DATA PROVIDED:

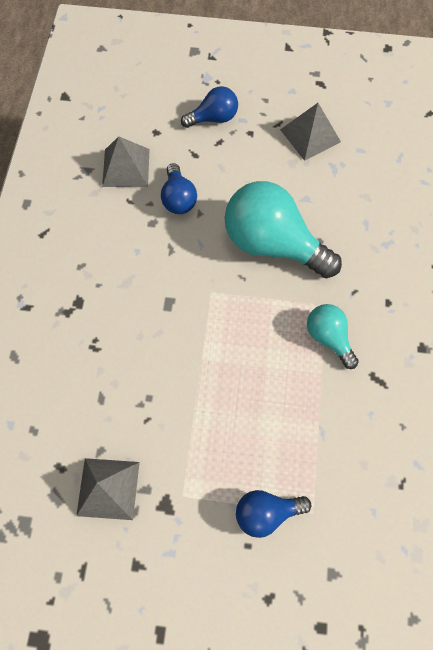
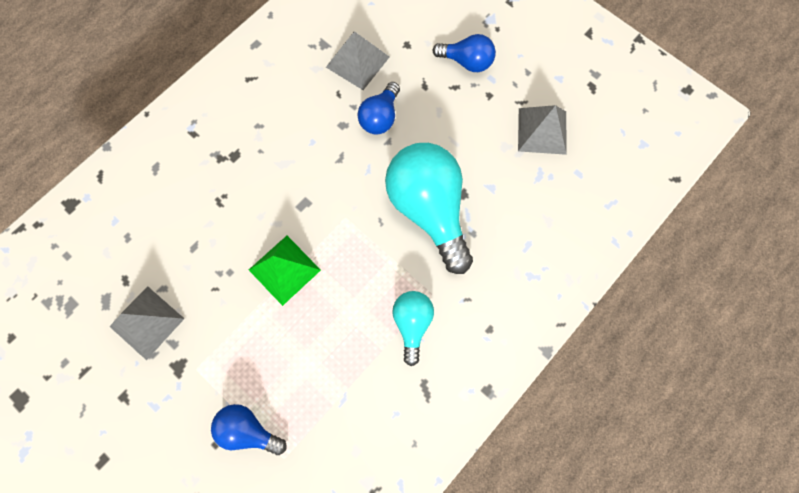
camera: 35 degrees right, 5 degrees up
none -> green pyramid [249,236,321,306]

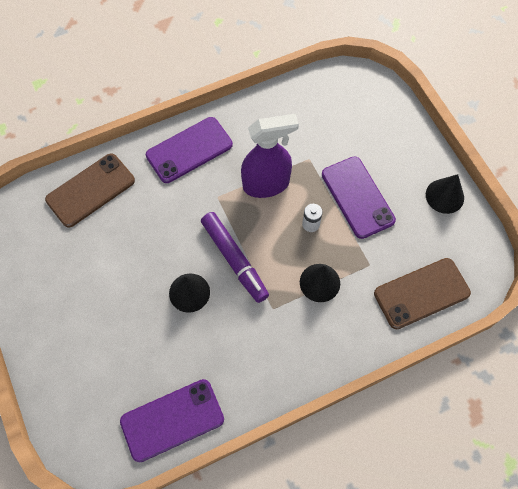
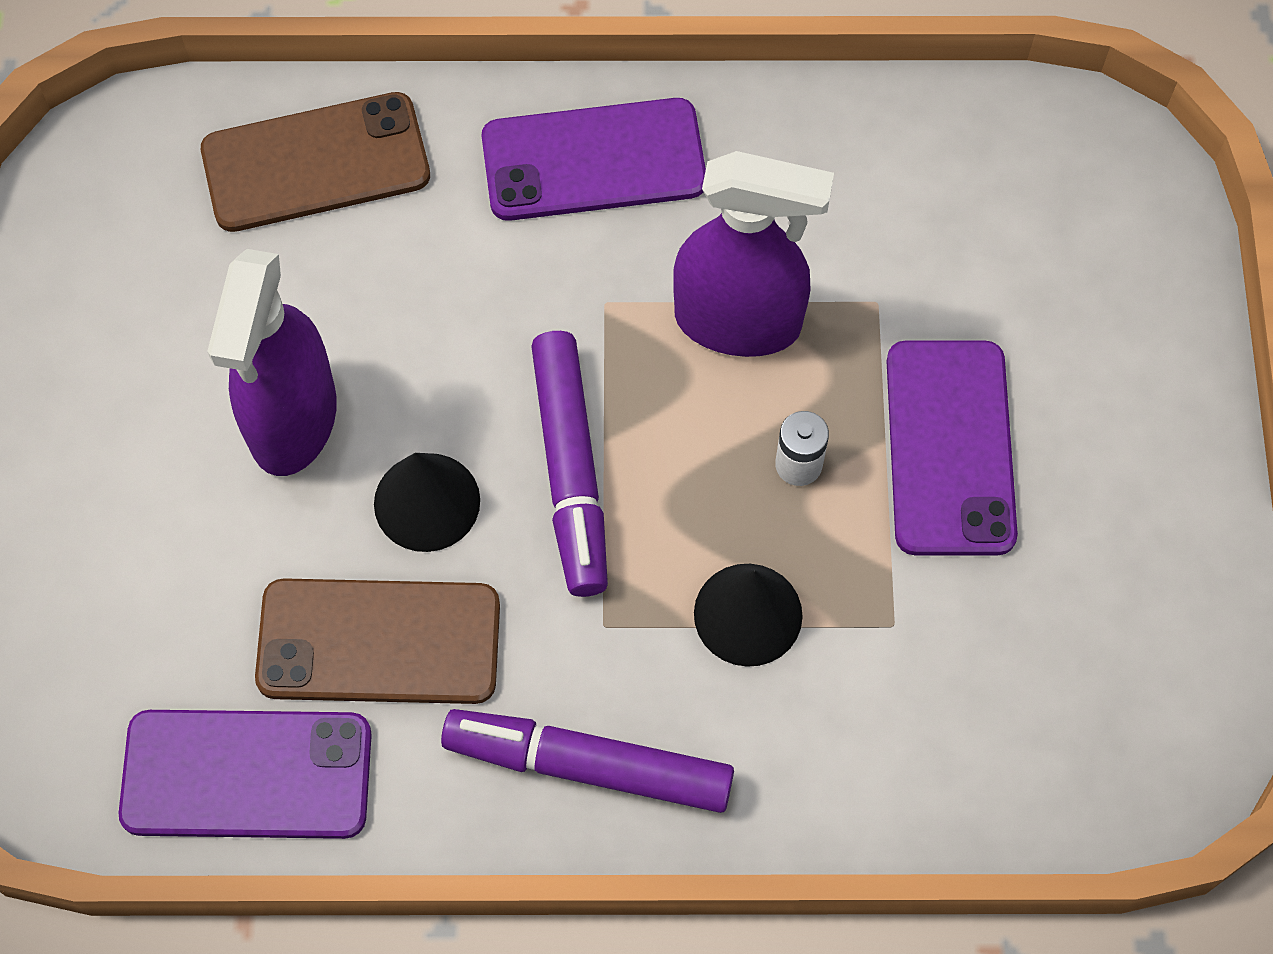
camera: 25 degrees right, 0 degrees up
brown phone [374,258,471,329] -> brown phone moved to [255,578,500,704]
black cone [426,174,464,214] -> none
none -> purple spray bottle [207,249,337,476]
none -> purple marker [441,709,734,813]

WORK REQUIRED: Write out, word for word, the lines from the one containing "none -> purple spray bottle [207,249,337,476]" through the end of the records, with no other lines.

RESPONSE AREA:
none -> purple spray bottle [207,249,337,476]
none -> purple marker [441,709,734,813]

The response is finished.